**Do this:** How many lines of the material contain the string "kern", matching case exactly? Give only the number.

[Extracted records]
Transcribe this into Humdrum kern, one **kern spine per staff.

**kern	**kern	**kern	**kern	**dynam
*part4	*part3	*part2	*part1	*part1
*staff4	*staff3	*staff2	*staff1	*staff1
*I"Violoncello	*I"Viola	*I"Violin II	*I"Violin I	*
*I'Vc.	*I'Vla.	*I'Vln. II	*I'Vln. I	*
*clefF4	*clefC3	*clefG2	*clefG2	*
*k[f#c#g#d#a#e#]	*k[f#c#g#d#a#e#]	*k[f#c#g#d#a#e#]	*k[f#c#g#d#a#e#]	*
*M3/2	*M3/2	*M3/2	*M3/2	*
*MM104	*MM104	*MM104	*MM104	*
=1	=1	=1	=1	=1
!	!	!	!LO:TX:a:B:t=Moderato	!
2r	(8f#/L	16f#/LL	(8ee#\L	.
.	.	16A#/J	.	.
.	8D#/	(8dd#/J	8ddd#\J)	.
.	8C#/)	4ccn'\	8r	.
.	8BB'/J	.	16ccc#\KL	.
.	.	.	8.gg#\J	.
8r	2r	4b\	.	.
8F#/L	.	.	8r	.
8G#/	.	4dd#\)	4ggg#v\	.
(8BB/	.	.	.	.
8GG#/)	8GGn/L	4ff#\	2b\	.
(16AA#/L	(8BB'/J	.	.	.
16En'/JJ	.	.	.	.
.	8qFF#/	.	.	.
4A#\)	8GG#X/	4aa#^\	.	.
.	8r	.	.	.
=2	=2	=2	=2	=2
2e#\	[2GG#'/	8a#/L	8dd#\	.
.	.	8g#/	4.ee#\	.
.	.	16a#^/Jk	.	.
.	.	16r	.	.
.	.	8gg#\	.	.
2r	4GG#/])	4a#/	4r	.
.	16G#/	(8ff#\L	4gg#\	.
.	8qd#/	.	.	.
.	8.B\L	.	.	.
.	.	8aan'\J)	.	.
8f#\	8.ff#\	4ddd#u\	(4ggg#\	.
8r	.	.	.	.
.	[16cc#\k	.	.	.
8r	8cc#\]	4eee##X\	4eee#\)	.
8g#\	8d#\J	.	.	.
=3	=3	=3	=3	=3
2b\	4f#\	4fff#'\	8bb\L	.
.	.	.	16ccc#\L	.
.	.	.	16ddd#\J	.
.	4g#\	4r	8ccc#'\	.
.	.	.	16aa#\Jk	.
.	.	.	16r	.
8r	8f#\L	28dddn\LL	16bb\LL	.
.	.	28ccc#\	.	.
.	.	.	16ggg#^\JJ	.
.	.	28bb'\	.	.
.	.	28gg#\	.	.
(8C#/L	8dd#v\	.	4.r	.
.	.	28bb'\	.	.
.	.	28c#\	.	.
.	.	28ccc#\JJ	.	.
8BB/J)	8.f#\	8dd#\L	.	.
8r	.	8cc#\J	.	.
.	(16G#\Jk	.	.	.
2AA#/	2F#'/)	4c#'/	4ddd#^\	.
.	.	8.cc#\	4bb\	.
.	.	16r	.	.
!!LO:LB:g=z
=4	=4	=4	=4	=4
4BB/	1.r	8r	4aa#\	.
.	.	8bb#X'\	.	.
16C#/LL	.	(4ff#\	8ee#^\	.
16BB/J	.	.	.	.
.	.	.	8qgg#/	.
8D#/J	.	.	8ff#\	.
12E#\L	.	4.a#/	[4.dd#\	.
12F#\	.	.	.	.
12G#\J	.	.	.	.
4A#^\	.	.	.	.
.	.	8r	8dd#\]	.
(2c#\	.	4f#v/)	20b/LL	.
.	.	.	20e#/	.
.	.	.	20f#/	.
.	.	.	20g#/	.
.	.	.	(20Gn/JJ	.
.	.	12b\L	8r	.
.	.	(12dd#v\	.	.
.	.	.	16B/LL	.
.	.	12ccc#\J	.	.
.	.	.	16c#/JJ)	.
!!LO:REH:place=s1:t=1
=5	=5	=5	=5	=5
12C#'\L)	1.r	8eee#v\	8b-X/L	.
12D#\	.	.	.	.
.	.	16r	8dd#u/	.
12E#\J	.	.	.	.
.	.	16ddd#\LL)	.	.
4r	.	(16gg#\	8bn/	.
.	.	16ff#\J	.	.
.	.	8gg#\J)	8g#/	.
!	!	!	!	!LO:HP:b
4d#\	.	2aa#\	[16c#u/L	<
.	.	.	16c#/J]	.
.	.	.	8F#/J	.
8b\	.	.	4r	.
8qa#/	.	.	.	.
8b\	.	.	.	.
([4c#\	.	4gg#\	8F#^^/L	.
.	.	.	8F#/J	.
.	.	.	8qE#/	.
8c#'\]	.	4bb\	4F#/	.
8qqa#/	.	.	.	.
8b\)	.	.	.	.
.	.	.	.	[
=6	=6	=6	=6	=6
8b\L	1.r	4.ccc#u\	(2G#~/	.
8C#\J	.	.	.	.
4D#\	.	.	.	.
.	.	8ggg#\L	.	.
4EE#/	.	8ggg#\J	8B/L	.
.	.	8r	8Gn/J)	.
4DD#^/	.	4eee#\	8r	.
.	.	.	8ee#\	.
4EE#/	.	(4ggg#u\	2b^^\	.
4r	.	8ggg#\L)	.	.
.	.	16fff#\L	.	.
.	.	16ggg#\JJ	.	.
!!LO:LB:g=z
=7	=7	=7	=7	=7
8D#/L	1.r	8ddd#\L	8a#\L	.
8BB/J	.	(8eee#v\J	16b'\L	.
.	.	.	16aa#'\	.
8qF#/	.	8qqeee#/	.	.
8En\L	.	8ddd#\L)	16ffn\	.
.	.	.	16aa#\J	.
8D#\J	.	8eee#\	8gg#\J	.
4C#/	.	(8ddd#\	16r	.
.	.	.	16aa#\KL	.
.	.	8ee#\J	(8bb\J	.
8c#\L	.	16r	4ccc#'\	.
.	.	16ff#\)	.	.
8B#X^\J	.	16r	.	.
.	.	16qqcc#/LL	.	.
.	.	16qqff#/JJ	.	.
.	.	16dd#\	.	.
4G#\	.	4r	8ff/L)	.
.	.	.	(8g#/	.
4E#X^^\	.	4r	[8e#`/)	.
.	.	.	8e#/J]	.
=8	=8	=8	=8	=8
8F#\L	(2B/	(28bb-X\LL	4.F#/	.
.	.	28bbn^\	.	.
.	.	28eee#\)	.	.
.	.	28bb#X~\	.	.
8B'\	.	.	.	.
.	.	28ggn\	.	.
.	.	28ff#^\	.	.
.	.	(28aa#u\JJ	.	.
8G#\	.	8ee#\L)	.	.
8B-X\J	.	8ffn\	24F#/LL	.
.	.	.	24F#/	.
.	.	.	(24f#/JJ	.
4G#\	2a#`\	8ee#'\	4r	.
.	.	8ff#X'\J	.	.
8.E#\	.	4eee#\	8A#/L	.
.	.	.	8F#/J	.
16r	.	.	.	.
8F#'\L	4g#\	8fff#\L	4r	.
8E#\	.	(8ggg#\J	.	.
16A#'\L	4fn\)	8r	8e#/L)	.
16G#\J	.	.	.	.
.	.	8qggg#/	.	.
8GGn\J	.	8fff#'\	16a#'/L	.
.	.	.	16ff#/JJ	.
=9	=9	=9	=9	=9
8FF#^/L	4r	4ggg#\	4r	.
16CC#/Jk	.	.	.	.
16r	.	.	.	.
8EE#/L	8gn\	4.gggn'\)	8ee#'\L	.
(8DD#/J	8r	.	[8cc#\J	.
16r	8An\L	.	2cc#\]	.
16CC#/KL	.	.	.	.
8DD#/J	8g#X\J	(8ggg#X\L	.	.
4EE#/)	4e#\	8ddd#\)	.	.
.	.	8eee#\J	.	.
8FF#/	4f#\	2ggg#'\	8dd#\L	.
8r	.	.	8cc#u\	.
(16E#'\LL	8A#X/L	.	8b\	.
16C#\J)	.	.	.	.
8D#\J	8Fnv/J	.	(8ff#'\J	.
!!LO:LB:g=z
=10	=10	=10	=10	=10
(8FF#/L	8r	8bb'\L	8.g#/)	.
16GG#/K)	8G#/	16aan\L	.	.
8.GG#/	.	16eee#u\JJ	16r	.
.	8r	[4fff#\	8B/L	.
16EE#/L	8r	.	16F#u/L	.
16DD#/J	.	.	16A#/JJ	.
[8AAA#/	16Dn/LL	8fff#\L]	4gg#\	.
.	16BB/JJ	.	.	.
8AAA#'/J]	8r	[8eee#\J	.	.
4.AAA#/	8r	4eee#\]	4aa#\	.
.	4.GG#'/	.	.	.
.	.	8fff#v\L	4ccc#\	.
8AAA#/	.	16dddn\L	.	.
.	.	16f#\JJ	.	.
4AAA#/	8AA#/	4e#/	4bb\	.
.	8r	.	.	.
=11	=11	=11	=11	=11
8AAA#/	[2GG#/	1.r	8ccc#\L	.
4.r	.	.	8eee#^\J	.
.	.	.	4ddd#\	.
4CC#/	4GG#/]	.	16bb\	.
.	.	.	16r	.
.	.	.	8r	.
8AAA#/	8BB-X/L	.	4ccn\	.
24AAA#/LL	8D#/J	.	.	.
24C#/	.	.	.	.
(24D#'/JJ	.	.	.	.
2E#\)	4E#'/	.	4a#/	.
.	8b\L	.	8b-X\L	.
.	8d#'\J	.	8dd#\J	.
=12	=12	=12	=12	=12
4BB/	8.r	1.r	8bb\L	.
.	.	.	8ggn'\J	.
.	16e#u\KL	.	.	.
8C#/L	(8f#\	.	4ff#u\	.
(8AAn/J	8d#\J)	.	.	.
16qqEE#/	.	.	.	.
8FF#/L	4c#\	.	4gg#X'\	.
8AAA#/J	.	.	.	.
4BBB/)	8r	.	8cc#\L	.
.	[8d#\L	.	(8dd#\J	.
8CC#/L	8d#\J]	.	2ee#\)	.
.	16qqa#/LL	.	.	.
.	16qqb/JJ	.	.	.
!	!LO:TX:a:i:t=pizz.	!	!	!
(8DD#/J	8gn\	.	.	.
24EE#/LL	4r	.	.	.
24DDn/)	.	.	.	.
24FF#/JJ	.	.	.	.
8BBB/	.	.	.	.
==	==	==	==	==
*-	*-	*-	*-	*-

**Complete output:** 2